__Provided data__
- - - - - - -
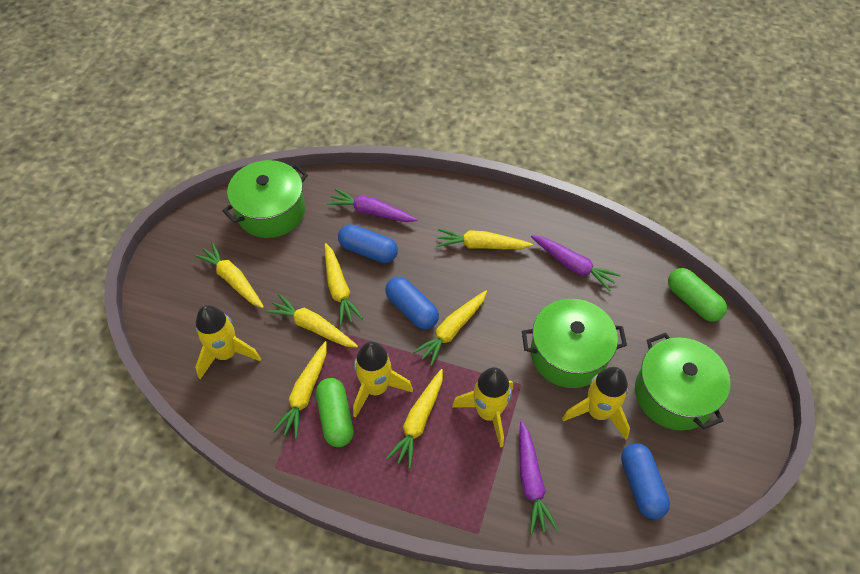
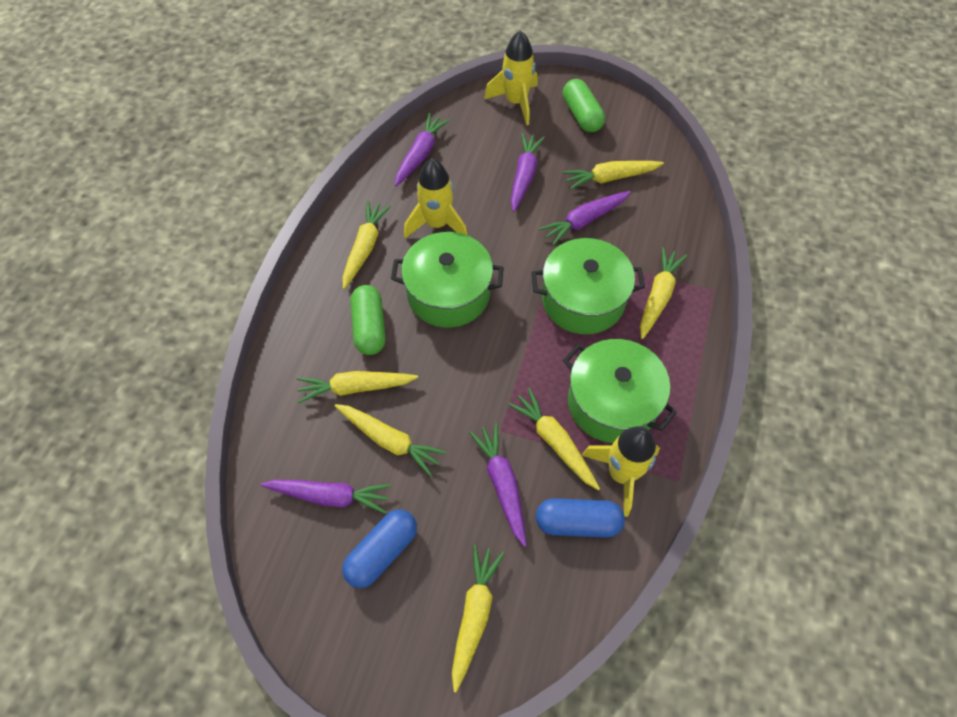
blue capsule: 3 -> 2
purple carrot: 3 -> 5
yellow rocket: 4 -> 3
- - - - - - -
Repeat all the material exactly, but keep pictures out of the copy.

blue capsule: 3 -> 2
purple carrot: 3 -> 5
yellow rocket: 4 -> 3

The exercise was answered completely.